"""

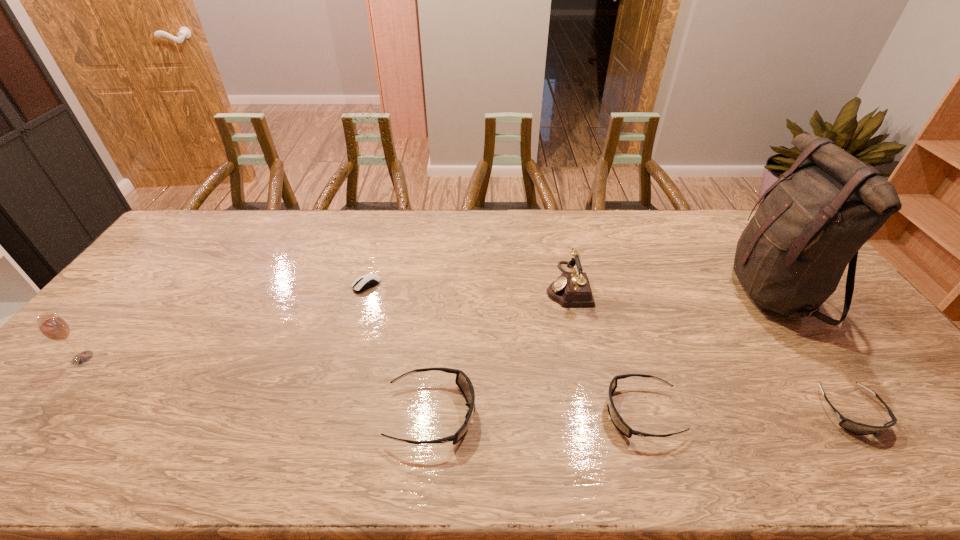
This screenshot has height=540, width=960. In order to click on the fourth shortest object in this screenshot , I will do `click(462, 380)`.

You are a GUI agent. You are given a task and a screenshot of the screen. Output one action in this format:
    pyautogui.click(x=<x>, y=<y>)
    Task: Click on the third object from left to right
    This screenshot has height=540, width=960.
    Given the screenshot: What is the action you would take?
    pyautogui.click(x=462, y=380)

Find the location of a particular element. the fifth tallest object is located at coordinates (617, 420).

I want to click on the second tallest goggles, so click(x=617, y=420).

Locate an element on the screen. This screenshot has width=960, height=540. the rightmost goggles is located at coordinates (857, 428).

This screenshot has width=960, height=540. I want to click on the shortest goggles, so pos(857,428).

Identify the location of mouse. The height and width of the screenshot is (540, 960). (367, 281).

The width and height of the screenshot is (960, 540). What are the coordinates of `the shortest object` in the screenshot? It's located at (367, 281).

I want to click on telephone, so click(x=571, y=289).

You are a GUI agent. You are given a task and a screenshot of the screen. Output one action in this format:
    pyautogui.click(x=<x>, y=<y>)
    Task: Click on the backpack
    
    Given the screenshot: What is the action you would take?
    pyautogui.click(x=790, y=258)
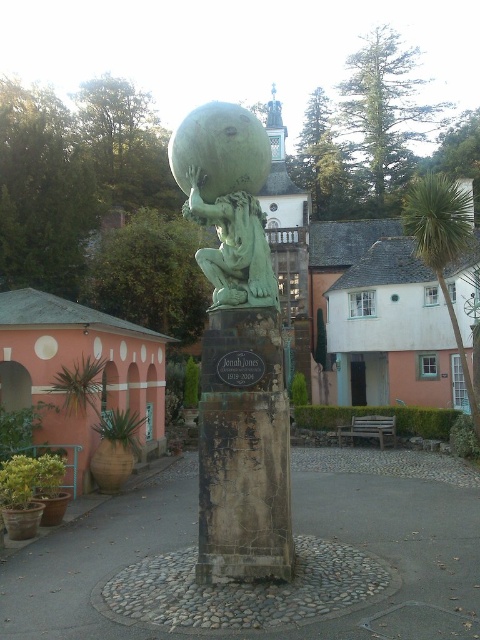
Does green stone statue at center appear on the right side of green leafy palm tree at upper right?

In fact, green stone statue at center is to the left of green leafy palm tree at upper right.

This screenshot has height=640, width=480. Find the location of `green stone statue at center`. green stone statue at center is located at coordinates pyautogui.click(x=233, y=248).

Locate an element on the screen. The image size is (480, 640). green stone statue at center is located at coordinates (233, 248).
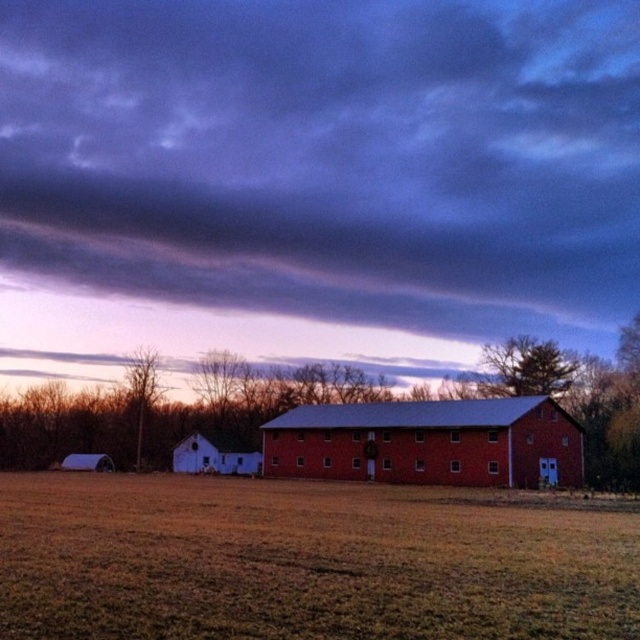
Question: Does brown grass at center appear on the right side of red brick barn at center?

Choices:
 (A) yes
 (B) no

Answer: (B)

Question: Does dark purple cloud at upper center appear over white matte barn at center?

Choices:
 (A) yes
 (B) no

Answer: (A)

Question: Among these points, which one is nearest to the camera?

Choices:
 (A) (294, 548)
 (B) (525, 305)
 (C) (196, 465)

Answer: (A)

Question: Which point is farther to the camera?

Choices:
 (A) red brick barn at center
 (B) dark purple cloud at upper center

Answer: (B)

Question: Considering the real-world distances, which object is farthest from the white matte barn at center?

Choices:
 (A) red brick barn at center
 (B) dark purple cloud at upper center

Answer: (B)

Question: Does dark purple cloud at upper center appear on the right side of white matte barn at center?

Choices:
 (A) yes
 (B) no

Answer: (A)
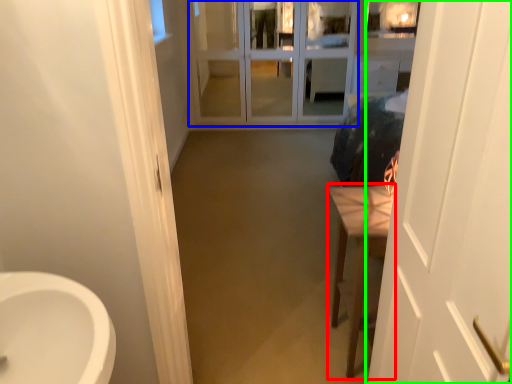
Question: Estimate the real-world distances between objects in this image. Which object is farther from furniture (highlighted by a red box), screen door (highlighted by a blue box) or door (highlighted by a green box)?

Choices:
 (A) screen door
 (B) door

Answer: (A)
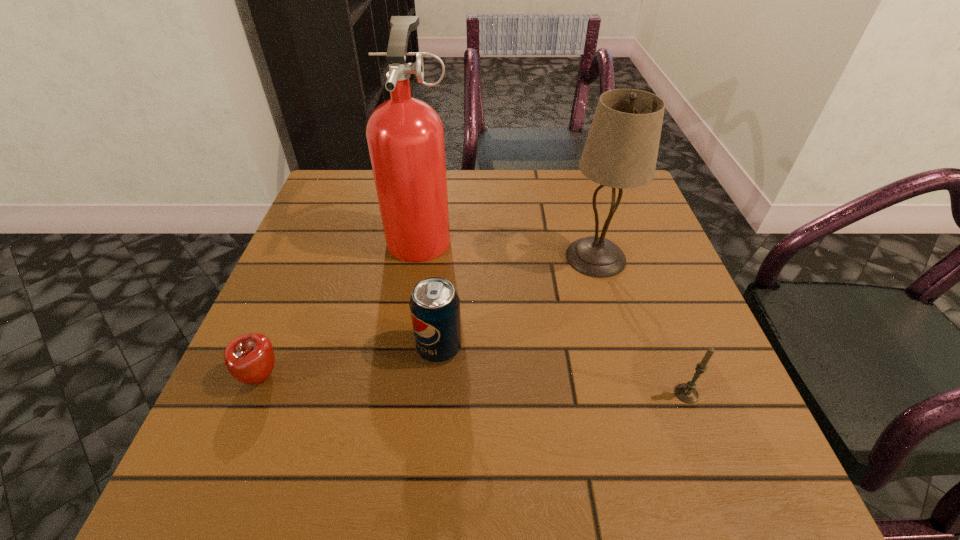
At what (x,y) coordinates should I click in order to perform the action: click on vacant space at the right edge. Please return your answer as a coordinate pair (x, y). Looking at the image, I should click on (681, 428).

You are a GUI agent. You are given a task and a screenshot of the screen. Output one action in this format:
    pyautogui.click(x=<x>, y=<y>)
    Task: Click on the vacant region at the far left corner of the desktop
    This screenshot has height=540, width=960.
    Given the screenshot: What is the action you would take?
    pyautogui.click(x=347, y=193)

The image size is (960, 540). In order to click on vacant space at the near right corner in this screenshot , I will do `click(712, 486)`.

Locate an element on the screen. The height and width of the screenshot is (540, 960). free point between the fire extinguisher and the apple is located at coordinates (341, 305).

Locate an element on the screen. free space between the lampshade and the fire extinguisher is located at coordinates (509, 246).

At what (x,y) coordinates should I click in order to perform the action: click on free space between the leftmost object and the candle. Please return your answer as a coordinate pair (x, y). Image resolution: width=960 pixels, height=540 pixels. Looking at the image, I should click on (474, 385).

At what (x,y) coordinates should I click in order to perform the action: click on vacant area that lies between the second shortest object and the fire extinguisher. Please return your answer as a coordinate pair (x, y). Looking at the image, I should click on (554, 314).

Where is `vacant area between the second tallest object and the third shortest object`? The image size is (960, 540). vacant area between the second tallest object and the third shortest object is located at coordinates (517, 303).

In order to click on vacant space that's between the fire extinguisher and the apple in this screenshot , I will do `click(341, 305)`.

Image resolution: width=960 pixels, height=540 pixels. I want to click on vacant area that lies between the lampshade and the third tallest object, so click(517, 303).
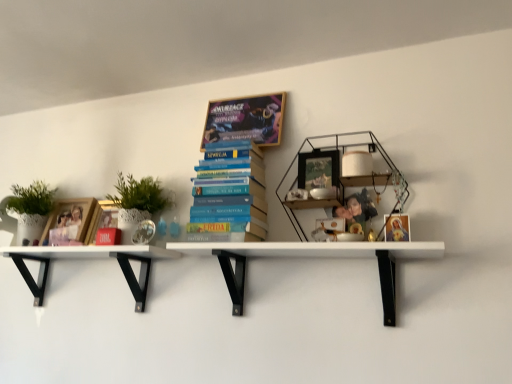
Question: From a real-world perspective, is blue hardcover books at center, positioned as the second book in top-to-bottom order, on matte gold frame at upper right, marked as the 2th book cover in a back-to-front arrangement?

Choices:
 (A) no
 (B) yes

Answer: (B)

Question: Does blue hardcover books at center, positioned as the second book in top-to-bottom order, turn towards matte gold frame at upper right, the 2th book cover when ordered from left to right?

Choices:
 (A) yes
 (B) no

Answer: (B)

Question: From the image's perspective, is blue hardcover books at center, positioned as the second book in top-to-bottom order, under matte gold frame at upper right, which appears as the 1th book cover when viewed from the front?

Choices:
 (A) no
 (B) yes

Answer: (A)

Question: Does blue hardcover books at center, the 1th book in the bottom-to-top sequence, come behind matte gold frame at upper right, marked as the 2th book cover in a back-to-front arrangement?

Choices:
 (A) yes
 (B) no

Answer: (A)

Question: Does blue hardcover books at center, the 1th book in the bottom-to-top sequence, have a lesser width compared to matte gold frame at upper right, which appears as the 1th book cover when viewed from the front?

Choices:
 (A) yes
 (B) no

Answer: (B)

Question: Is blue hardcover books at center, positioned as the second book in top-to-bottom order, not inside matte gold frame at upper right, which appears as the 1th book cover when viewed from the front?

Choices:
 (A) yes
 (B) no

Answer: (A)

Question: Is woodenmaterial/texturebookcase at upper right shorter than white matte shelf at lower left, which is the second shelf in right-to-left order?

Choices:
 (A) yes
 (B) no

Answer: (B)

Question: Considering the relative sizes of woodenmaterial/texturebookcase at upper right and white matte shelf at lower left, acting as the 1th shelf starting from the left, in the image provided, is woodenmaterial/texturebookcase at upper right wider than white matte shelf at lower left, acting as the 1th shelf starting from the left,?

Choices:
 (A) yes
 (B) no

Answer: (B)

Question: From the image's perspective, is woodenmaterial/texturebookcase at upper right under white matte shelf at lower left, which is the second shelf in right-to-left order?

Choices:
 (A) yes
 (B) no

Answer: (B)

Question: Can you confirm if woodenmaterial/texturebookcase at upper right is smaller than white matte shelf at lower left, which is the second shelf in right-to-left order?

Choices:
 (A) yes
 (B) no

Answer: (A)

Question: From a real-world perspective, is woodenmaterial/texturebookcase at upper right below white matte shelf at lower left, which is the second shelf in right-to-left order?

Choices:
 (A) no
 (B) yes

Answer: (A)

Question: Is white matte shelf at lower left, acting as the 1th shelf starting from the left, located within woodenmaterial/texturebookcase at upper right?

Choices:
 (A) no
 (B) yes

Answer: (A)

Question: From a real-world perspective, is matte black picture frame at center positioned over white matte shelf at lower left, acting as the 1th shelf starting from the left, based on gravity?

Choices:
 (A) yes
 (B) no

Answer: (A)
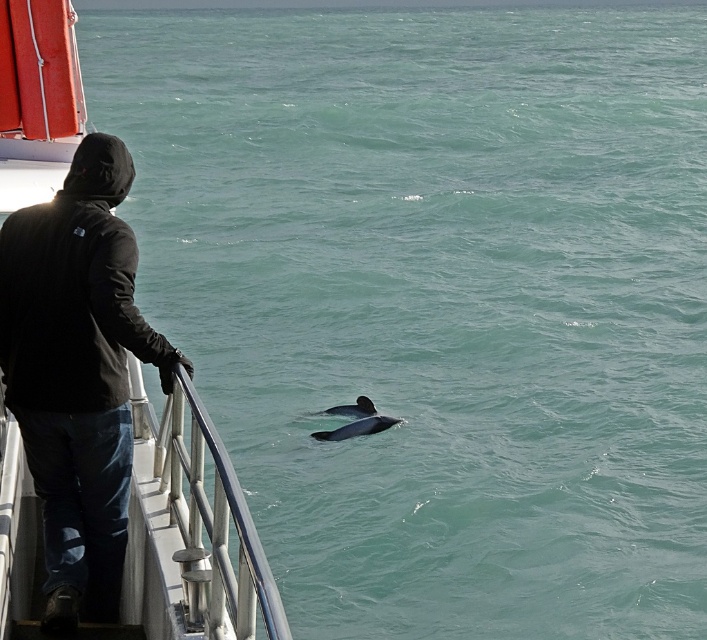
Does metallic boat at left appear on the right side of gray smooth dolphin at center?

In fact, metallic boat at left is to the left of gray smooth dolphin at center.

Identify the location of metallic boat at left. (105, 371).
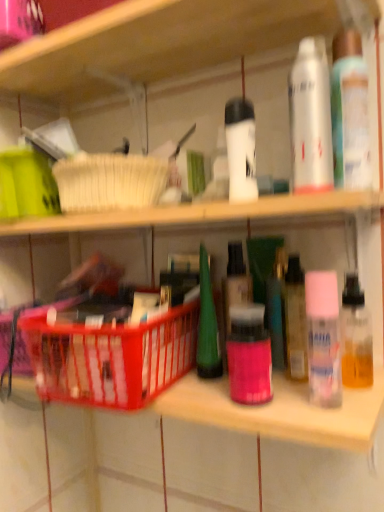
Question: Does pink matte bottle at center, positioned as the 4th toiletry in top-to-bottom order, have a lesser height compared to translucent plastic basket at center?

Choices:
 (A) yes
 (B) no

Answer: (A)

Question: Could translucent plastic basket at center be considered to be inside pink matte bottle at center, positioned as the 4th toiletry in top-to-bottom order?

Choices:
 (A) yes
 (B) no

Answer: (B)

Question: Does pink matte bottle at center, arranged as the 1th toiletry when ordered from the bottom, have a larger size compared to translucent plastic basket at center?

Choices:
 (A) yes
 (B) no

Answer: (B)

Question: Is pink matte bottle at center, positioned as the 4th toiletry in top-to-bottom order, taller than translucent plastic basket at center?

Choices:
 (A) yes
 (B) no

Answer: (B)

Question: Is pink matte bottle at center, arranged as the 1th toiletry when ordered from the bottom, aimed at translucent plastic basket at center?

Choices:
 (A) no
 (B) yes

Answer: (A)

Question: Is point (309, 388) positioned closer to the camera than point (334, 175)?

Choices:
 (A) farther
 (B) closer

Answer: (A)

Question: Is pink matte spray can at right, acting as the 2th toiletry starting from the bottom, to the left or to the right of translucent plastic spray can at upper right, placed as the 1th toiletry when sorted from top to bottom, in the image?

Choices:
 (A) right
 (B) left

Answer: (B)

Question: Looking at the image, does pink matte spray can at right, acting as the 3th toiletry starting from the top, seem bigger or smaller compared to translucent plastic spray can at upper right, which is the fourth toiletry in bottom-to-top order?

Choices:
 (A) big
 (B) small

Answer: (B)

Question: Relative to translucent plastic spray can at upper right, which is the fourth toiletry in bottom-to-top order, is pink matte spray can at right, acting as the 3th toiletry starting from the top, in front or behind?

Choices:
 (A) front
 (B) behind

Answer: (A)

Question: Is point (233, 394) positioned closer to the camera than point (304, 89)?

Choices:
 (A) farther
 (B) closer

Answer: (A)

Question: In the image, is pink matte bottle at center, arranged as the 1th toiletry when ordered from the bottom, on the left side or the right side of white matte spray can at upper right?

Choices:
 (A) left
 (B) right

Answer: (A)

Question: Looking at their shapes, would you say pink matte bottle at center, arranged as the 1th toiletry when ordered from the bottom, is wider or thinner than white matte spray can at upper right?

Choices:
 (A) thin
 (B) wide

Answer: (B)

Question: Is pink matte bottle at center, positioned as the 4th toiletry in top-to-bottom order, in front of or behind white matte spray can at upper right in the image?

Choices:
 (A) front
 (B) behind

Answer: (B)

Question: Relative to white matte spray can at upper center, acting as the third toiletry starting from the bottom, is white matte spray can at upper right in front or behind?

Choices:
 (A) behind
 (B) front

Answer: (B)

Question: From a real-world perspective, is white matte spray can at upper right physically located above or below white matte spray can at upper center, which appears as the second toiletry when viewed from the top?

Choices:
 (A) above
 (B) below

Answer: (A)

"""

Work instructions => Can you reproduce verbatim the rows from their start up to and including the line containing "In fact, green", leaving the pictures out of your answer?

Problem solution =>
This screenshot has height=540, width=960. In order to click on the fourth shortest object in this screenshot , I will do `click(462, 380)`.

You are a GUI agent. You are given a task and a screenshot of the screen. Output one action in this format:
    pyautogui.click(x=<x>, y=<y>)
    Task: Click on the third object from left to right
    This screenshot has height=540, width=960.
    Given the screenshot: What is the action you would take?
    pyautogui.click(x=462, y=380)

Find the location of a particular element. the fifth tallest object is located at coordinates (617, 420).

I want to click on the second tallest goggles, so click(x=617, y=420).

Locate an element on the screen. This screenshot has width=960, height=540. the rightmost goggles is located at coordinates (857, 428).

This screenshot has width=960, height=540. I want to click on the shortest goggles, so pos(857,428).

Identify the location of mouse. The height and width of the screenshot is (540, 960). (367, 281).

The width and height of the screenshot is (960, 540). What are the coordinates of `the shortest object` in the screenshot? It's located at (367, 281).

I want to click on telephone, so click(x=571, y=289).

You are a GUI agent. You are given a task and a screenshot of the screen. Output one action in this format:
    pyautogui.click(x=<x>, y=<y>)
    Task: Click on the backpack
    
    Given the screenshot: What is the action you would take?
    pyautogui.click(x=790, y=258)
Does green stone statue at center appear on the right side of green leafy palm tree at upper right?

In fact, green stone statue at center is to the left of green leafy palm tree at upper right.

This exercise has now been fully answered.